The task: How many lines of these entries hold the string "width"? Reply with the number alone.

Listed records:
[Start of section]

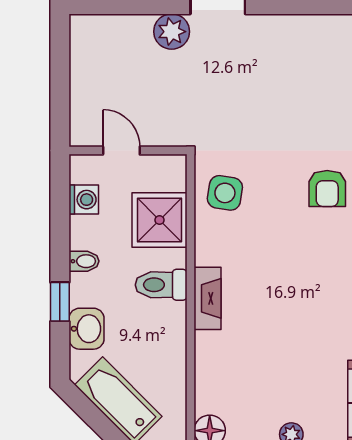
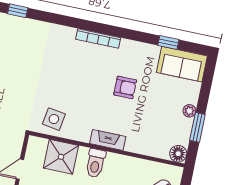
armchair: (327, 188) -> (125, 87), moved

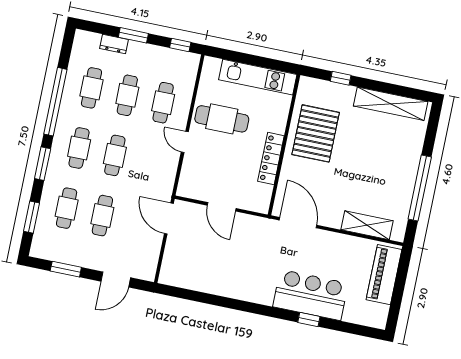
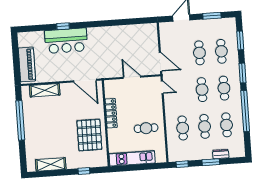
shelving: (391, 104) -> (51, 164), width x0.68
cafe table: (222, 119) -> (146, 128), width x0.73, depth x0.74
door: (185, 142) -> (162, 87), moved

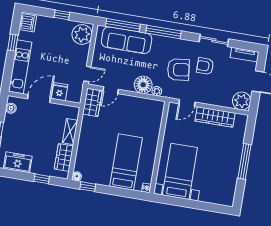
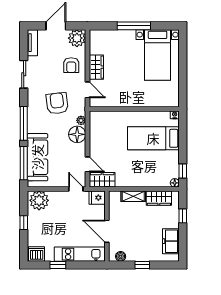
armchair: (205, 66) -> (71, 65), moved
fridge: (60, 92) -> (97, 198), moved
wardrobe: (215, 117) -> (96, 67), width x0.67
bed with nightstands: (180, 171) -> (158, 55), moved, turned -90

[End of section]

Answer area: 3